Work instructions: Could you give the data below again exactly, apart from the pictures?

Data excerpts:

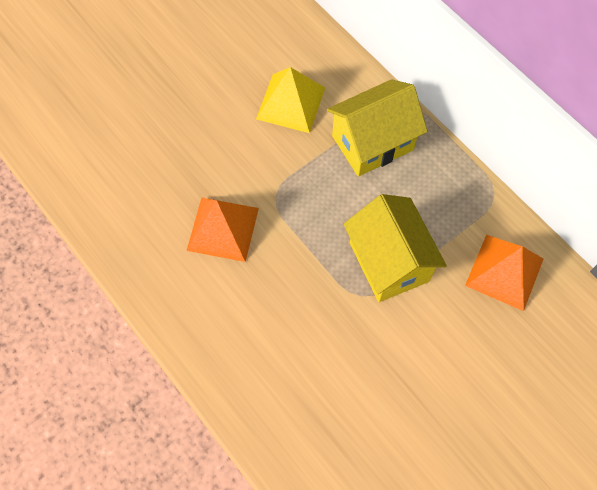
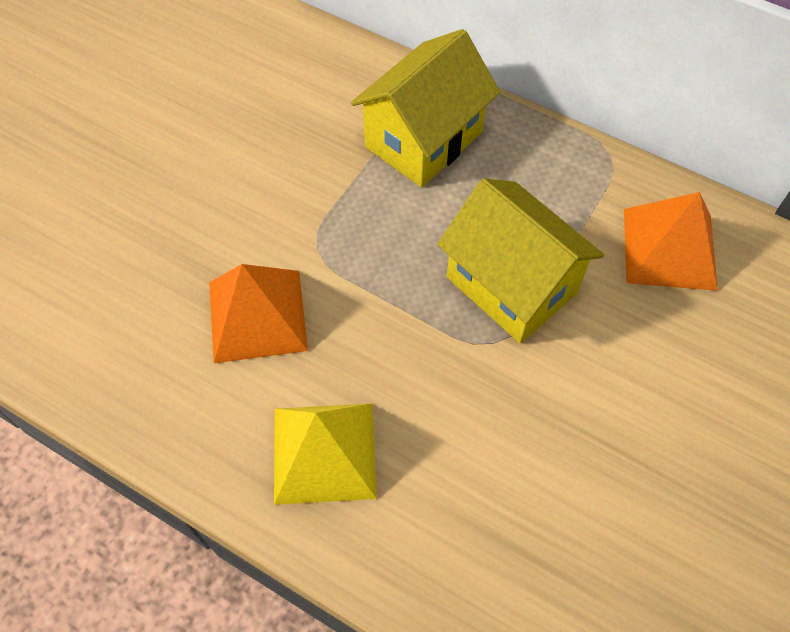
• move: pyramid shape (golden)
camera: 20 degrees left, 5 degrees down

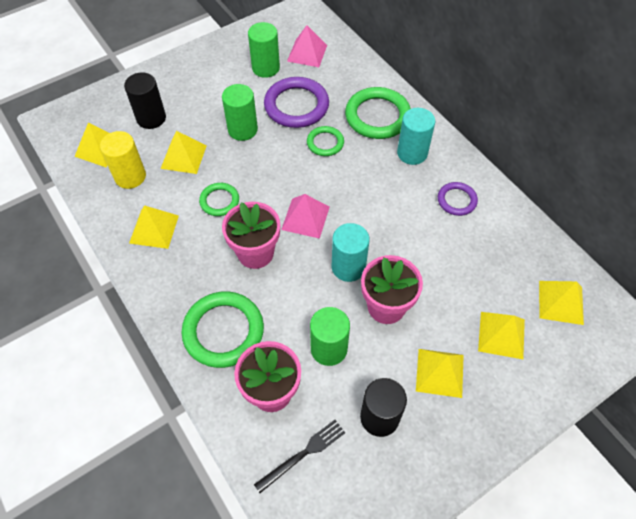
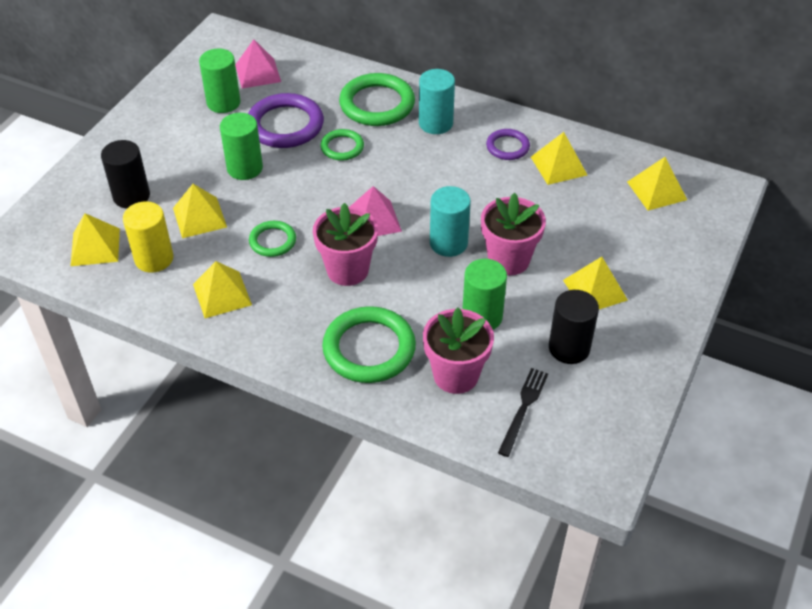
• move: pyramid shape (golden) (5th from left in the first image) to pyramid shape (golden) (4th from left)
camera: 30 degrees left, 10 degrees down

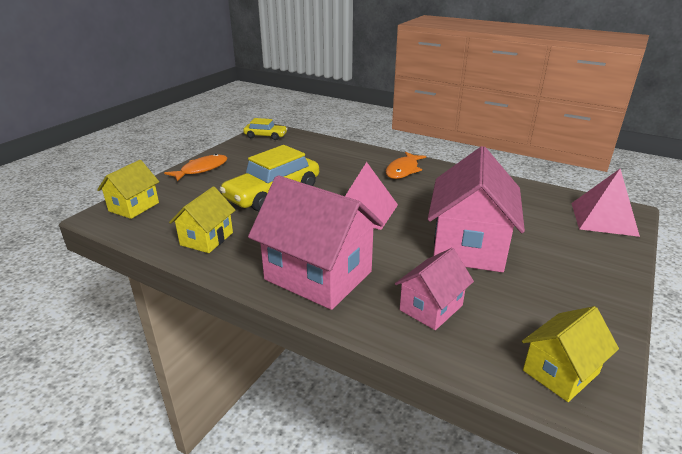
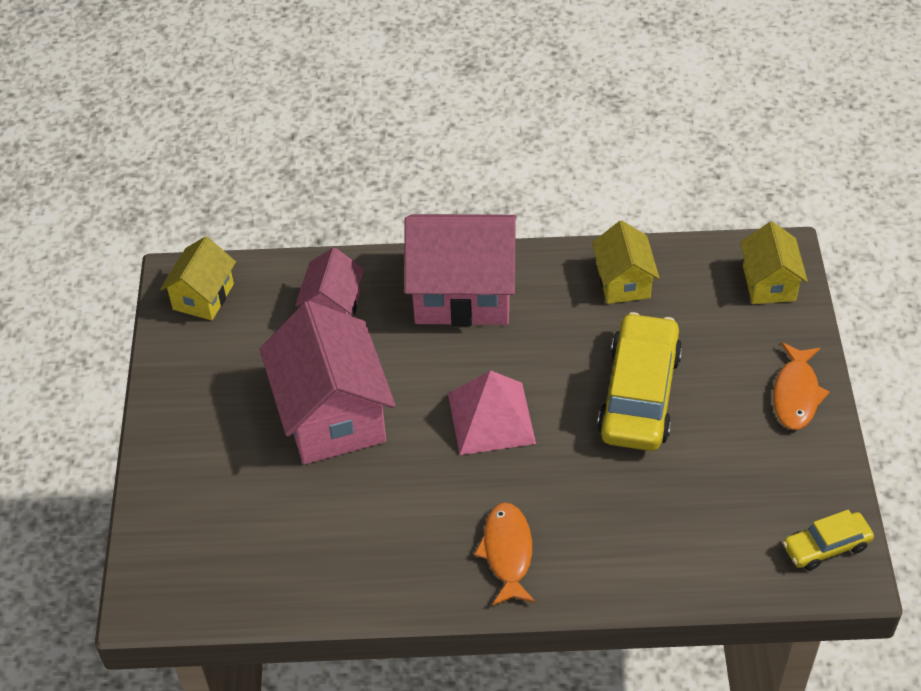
• delete: pyramid shape (rosy) (2nd from left)
camera: 150 degrees right, 20 degrees up

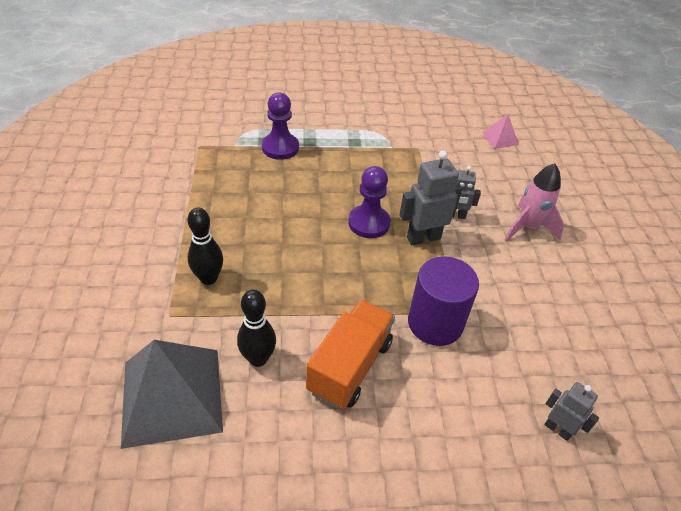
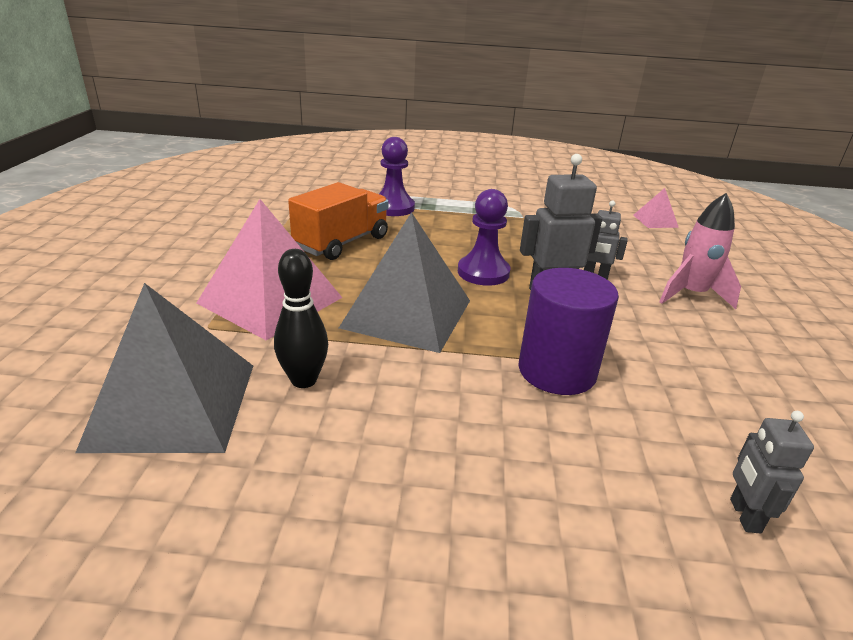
• replace: bowling pin (black) (1st from left) to pyramid shape (rosy) (1st from left)
• move: lorry (orange)
• insert: pyramid shape (gray) (2nd from left)
• rotate: robot (gray) (3rd from left) 135 degrees counterclockwise
camera: 10 degrees right, 15 degrees down

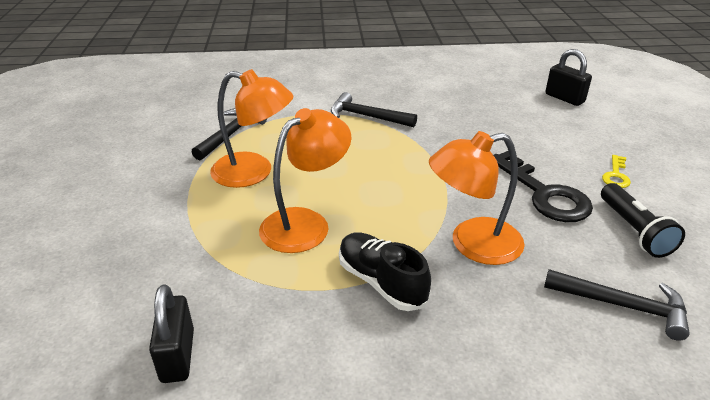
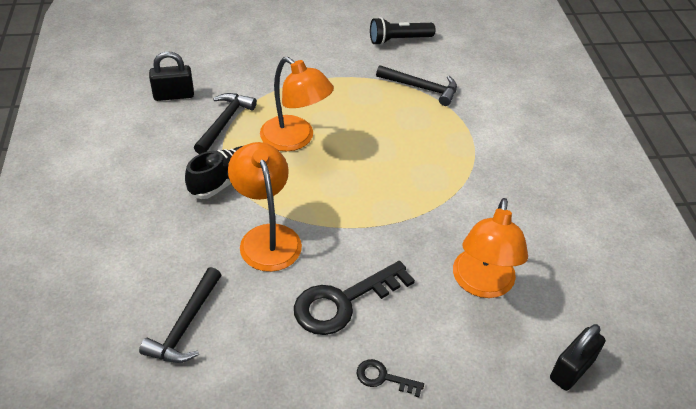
• move: carpenter's hammer (black) (2nd from left)
• recolor: door key (golden) to door key (black) (2nd from left)
• move: flashlight (black)
• move: desk lamp (orange) (1st from left in the first image) to desk lamp (orange) (3rd from left)
camera: 85 degrees right, 10 degrees up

Your solution:
• move: pyramid shape (golden)
camera: 20 degrees left, 5 degrees down

• move: pyramid shape (golden) (5th from left in the first image) to pyramid shape (golden) (4th from left)
camera: 30 degrees left, 10 degrees down

• delete: pyramid shape (rosy) (2nd from left)
camera: 150 degrees right, 20 degrees up

• replace: bowling pin (black) (1st from left) to pyramid shape (rosy) (1st from left)
• move: lorry (orange)
• insert: pyramid shape (gray) (2nd from left)
• rotate: robot (gray) (3rd from left) 135 degrees counterclockwise
camera: 10 degrees right, 15 degrees down

• move: carpenter's hammer (black) (2nd from left)
• recolor: door key (golden) to door key (black) (2nd from left)
• move: flashlight (black)
• move: desk lamp (orange) (1st from left in the first image) to desk lamp (orange) (3rd from left)
camera: 85 degrees right, 10 degrees up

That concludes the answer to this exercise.